## Given data

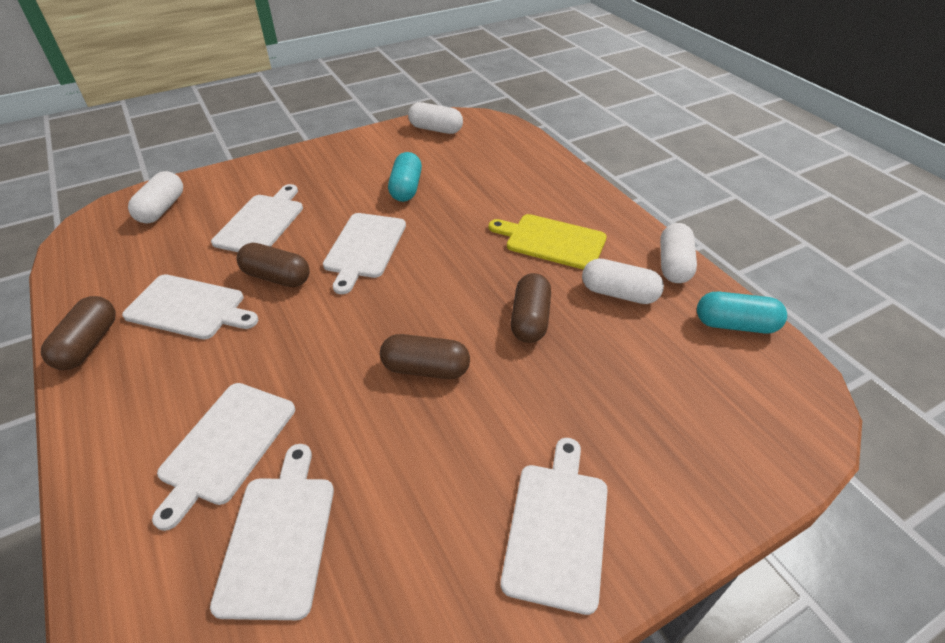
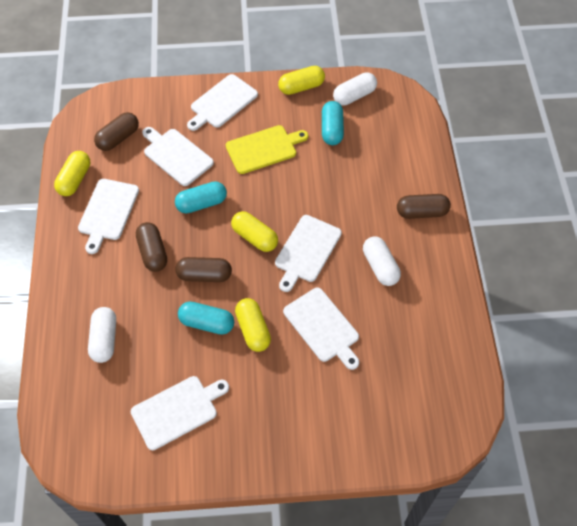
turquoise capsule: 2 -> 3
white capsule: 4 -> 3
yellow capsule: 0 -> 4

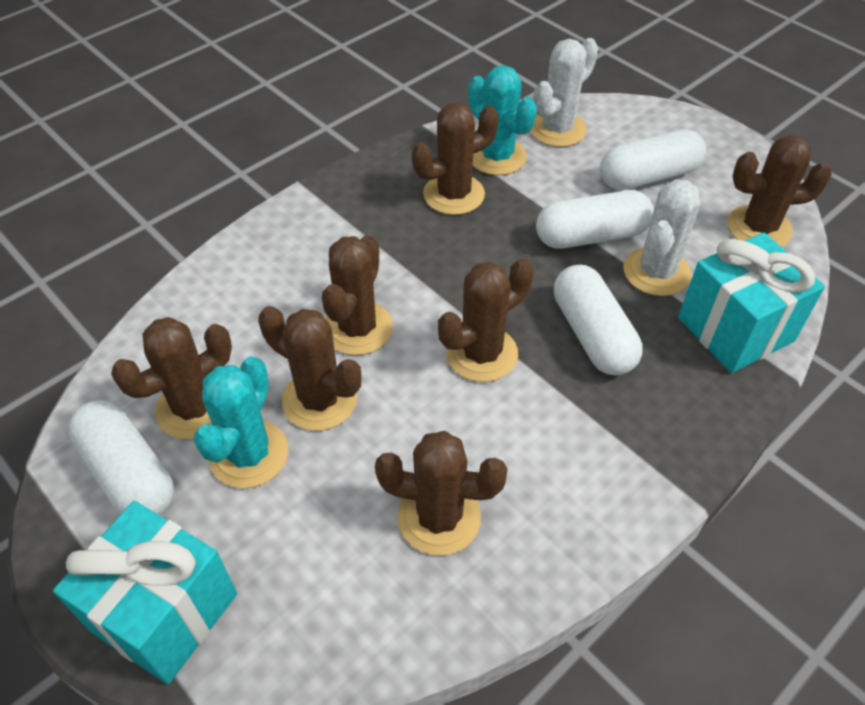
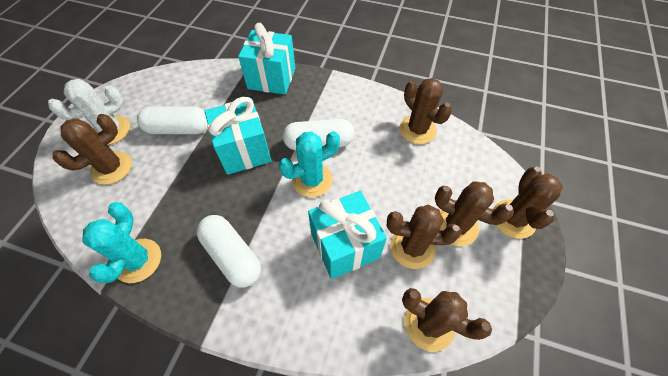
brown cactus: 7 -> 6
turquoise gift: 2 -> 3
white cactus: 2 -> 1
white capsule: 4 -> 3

## Task objective
Please write out the lines above, beginning at the line with "yellow capsule: 0 -> 4" and ending at the last line of the records, exactly as they appear and without pictures.

## Response to the exercise
yellow capsule: 0 -> 4

brown cactus: 7 -> 6
turquoise gift: 2 -> 3
white cactus: 2 -> 1
white capsule: 4 -> 3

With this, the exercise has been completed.